───── Information shown

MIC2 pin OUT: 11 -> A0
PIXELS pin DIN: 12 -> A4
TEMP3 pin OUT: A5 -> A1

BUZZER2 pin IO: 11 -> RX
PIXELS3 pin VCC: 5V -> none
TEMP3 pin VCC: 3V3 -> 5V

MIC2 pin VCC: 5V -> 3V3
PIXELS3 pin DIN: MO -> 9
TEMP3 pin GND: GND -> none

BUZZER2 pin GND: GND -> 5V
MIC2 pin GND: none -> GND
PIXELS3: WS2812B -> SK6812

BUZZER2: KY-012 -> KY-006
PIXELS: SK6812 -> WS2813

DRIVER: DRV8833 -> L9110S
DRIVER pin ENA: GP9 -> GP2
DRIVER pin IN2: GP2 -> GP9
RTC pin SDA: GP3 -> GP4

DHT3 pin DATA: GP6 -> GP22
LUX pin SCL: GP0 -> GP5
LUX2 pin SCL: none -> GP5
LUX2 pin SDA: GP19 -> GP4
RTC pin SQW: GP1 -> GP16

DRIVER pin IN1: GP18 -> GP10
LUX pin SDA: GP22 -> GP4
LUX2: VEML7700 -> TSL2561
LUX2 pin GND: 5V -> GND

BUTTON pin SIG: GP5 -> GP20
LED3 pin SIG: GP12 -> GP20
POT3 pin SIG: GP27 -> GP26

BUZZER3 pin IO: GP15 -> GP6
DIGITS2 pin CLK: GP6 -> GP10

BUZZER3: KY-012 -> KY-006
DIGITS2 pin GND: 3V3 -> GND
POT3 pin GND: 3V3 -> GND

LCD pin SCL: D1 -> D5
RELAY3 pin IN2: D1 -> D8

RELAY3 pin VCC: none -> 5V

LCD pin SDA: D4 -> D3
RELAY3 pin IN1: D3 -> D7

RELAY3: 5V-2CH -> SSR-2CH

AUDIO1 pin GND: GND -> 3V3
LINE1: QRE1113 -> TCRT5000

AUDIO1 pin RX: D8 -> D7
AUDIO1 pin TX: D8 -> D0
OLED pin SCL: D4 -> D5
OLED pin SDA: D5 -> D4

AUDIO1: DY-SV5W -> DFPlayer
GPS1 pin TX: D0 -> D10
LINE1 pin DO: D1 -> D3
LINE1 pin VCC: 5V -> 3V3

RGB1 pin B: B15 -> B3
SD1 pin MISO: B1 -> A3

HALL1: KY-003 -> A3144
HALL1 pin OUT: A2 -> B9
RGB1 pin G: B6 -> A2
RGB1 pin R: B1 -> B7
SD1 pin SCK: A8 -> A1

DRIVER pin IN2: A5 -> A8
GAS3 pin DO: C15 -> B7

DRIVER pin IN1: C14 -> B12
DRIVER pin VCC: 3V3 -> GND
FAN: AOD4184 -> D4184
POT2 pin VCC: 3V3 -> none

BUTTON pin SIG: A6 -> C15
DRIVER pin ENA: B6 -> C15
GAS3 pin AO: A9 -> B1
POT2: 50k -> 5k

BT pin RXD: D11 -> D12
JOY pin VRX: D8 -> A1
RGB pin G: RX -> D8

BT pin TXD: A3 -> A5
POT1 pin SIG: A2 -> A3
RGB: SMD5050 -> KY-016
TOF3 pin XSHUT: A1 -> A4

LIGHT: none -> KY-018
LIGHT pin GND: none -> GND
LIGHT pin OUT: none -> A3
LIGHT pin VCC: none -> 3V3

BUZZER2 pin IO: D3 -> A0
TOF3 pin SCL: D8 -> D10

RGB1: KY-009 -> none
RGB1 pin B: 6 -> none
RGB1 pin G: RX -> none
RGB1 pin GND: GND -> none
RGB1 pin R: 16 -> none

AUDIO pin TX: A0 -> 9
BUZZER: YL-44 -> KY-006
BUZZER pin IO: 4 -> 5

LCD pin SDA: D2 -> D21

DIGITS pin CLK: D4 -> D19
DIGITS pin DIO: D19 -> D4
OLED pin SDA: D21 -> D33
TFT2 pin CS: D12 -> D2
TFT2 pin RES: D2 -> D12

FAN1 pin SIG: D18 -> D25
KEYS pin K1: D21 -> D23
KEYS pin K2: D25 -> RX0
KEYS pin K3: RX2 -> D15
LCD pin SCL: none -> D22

──────────

### What is required
Copy exactly the line that contains "AUDIO1 pin RX: D8 -> D7" and every line after it, up to and including the last line of the records.

### Problem solution
AUDIO1 pin RX: D8 -> D7
AUDIO1 pin TX: D8 -> D0
OLED pin SCL: D4 -> D5
OLED pin SDA: D5 -> D4

AUDIO1: DY-SV5W -> DFPlayer
GPS1 pin TX: D0 -> D10
LINE1 pin DO: D1 -> D3
LINE1 pin VCC: 5V -> 3V3

RGB1 pin B: B15 -> B3
SD1 pin MISO: B1 -> A3

HALL1: KY-003 -> A3144
HALL1 pin OUT: A2 -> B9
RGB1 pin G: B6 -> A2
RGB1 pin R: B1 -> B7
SD1 pin SCK: A8 -> A1

DRIVER pin IN2: A5 -> A8
GAS3 pin DO: C15 -> B7

DRIVER pin IN1: C14 -> B12
DRIVER pin VCC: 3V3 -> GND
FAN: AOD4184 -> D4184
POT2 pin VCC: 3V3 -> none

BUTTON pin SIG: A6 -> C15
DRIVER pin ENA: B6 -> C15
GAS3 pin AO: A9 -> B1
POT2: 50k -> 5k

BT pin RXD: D11 -> D12
JOY pin VRX: D8 -> A1
RGB pin G: RX -> D8

BT pin TXD: A3 -> A5
POT1 pin SIG: A2 -> A3
RGB: SMD5050 -> KY-016
TOF3 pin XSHUT: A1 -> A4

LIGHT: none -> KY-018
LIGHT pin GND: none -> GND
LIGHT pin OUT: none -> A3
LIGHT pin VCC: none -> 3V3

BUZZER2 pin IO: D3 -> A0
TOF3 pin SCL: D8 -> D10

RGB1: KY-009 -> none
RGB1 pin B: 6 -> none
RGB1 pin G: RX -> none
RGB1 pin GND: GND -> none
RGB1 pin R: 16 -> none

AUDIO pin TX: A0 -> 9
BUZZER: YL-44 -> KY-006
BUZZER pin IO: 4 -> 5

LCD pin SDA: D2 -> D21

DIGITS pin CLK: D4 -> D19
DIGITS pin DIO: D19 -> D4
OLED pin SDA: D21 -> D33
TFT2 pin CS: D12 -> D2
TFT2 pin RES: D2 -> D12

FAN1 pin SIG: D18 -> D25
KEYS pin K1: D21 -> D23
KEYS pin K2: D25 -> RX0
KEYS pin K3: RX2 -> D15
LCD pin SCL: none -> D22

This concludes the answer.